=== Section Start ===
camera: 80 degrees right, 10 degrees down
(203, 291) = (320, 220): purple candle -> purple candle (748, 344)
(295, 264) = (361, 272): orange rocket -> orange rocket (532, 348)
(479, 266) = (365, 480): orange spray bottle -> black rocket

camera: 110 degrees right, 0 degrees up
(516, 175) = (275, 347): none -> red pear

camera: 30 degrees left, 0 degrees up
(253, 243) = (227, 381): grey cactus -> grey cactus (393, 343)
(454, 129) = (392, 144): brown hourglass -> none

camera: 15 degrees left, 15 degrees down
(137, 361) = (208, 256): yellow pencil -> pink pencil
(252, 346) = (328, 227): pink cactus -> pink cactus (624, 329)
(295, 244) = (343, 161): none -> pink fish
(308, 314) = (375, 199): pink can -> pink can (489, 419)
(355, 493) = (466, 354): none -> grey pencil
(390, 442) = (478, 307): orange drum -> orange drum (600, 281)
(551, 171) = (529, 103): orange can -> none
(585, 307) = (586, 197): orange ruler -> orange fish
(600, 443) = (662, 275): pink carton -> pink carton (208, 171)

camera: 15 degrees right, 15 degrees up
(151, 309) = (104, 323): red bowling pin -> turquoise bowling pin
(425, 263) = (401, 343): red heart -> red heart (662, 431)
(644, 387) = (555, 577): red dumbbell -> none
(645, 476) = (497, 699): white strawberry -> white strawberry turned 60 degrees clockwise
=== Section End ===
* _Task statement_: Write out only those lines of the entries that lie between the line containing "camera: 15 degrees left, 15 degrees down" and the last line, inclusive, reproducing them exactly.

* _Response for this exercise_:
camera: 15 degrees left, 15 degrees down
(137, 361) = (208, 256): yellow pencil -> pink pencil
(252, 346) = (328, 227): pink cactus -> pink cactus (624, 329)
(295, 244) = (343, 161): none -> pink fish
(308, 314) = (375, 199): pink can -> pink can (489, 419)
(355, 493) = (466, 354): none -> grey pencil
(390, 442) = (478, 307): orange drum -> orange drum (600, 281)
(551, 171) = (529, 103): orange can -> none
(585, 307) = (586, 197): orange ruler -> orange fish
(600, 443) = (662, 275): pink carton -> pink carton (208, 171)

camera: 15 degrees right, 15 degrees up
(151, 309) = (104, 323): red bowling pin -> turquoise bowling pin
(425, 263) = (401, 343): red heart -> red heart (662, 431)
(644, 387) = (555, 577): red dumbbell -> none
(645, 476) = (497, 699): white strawberry -> white strawberry turned 60 degrees clockwise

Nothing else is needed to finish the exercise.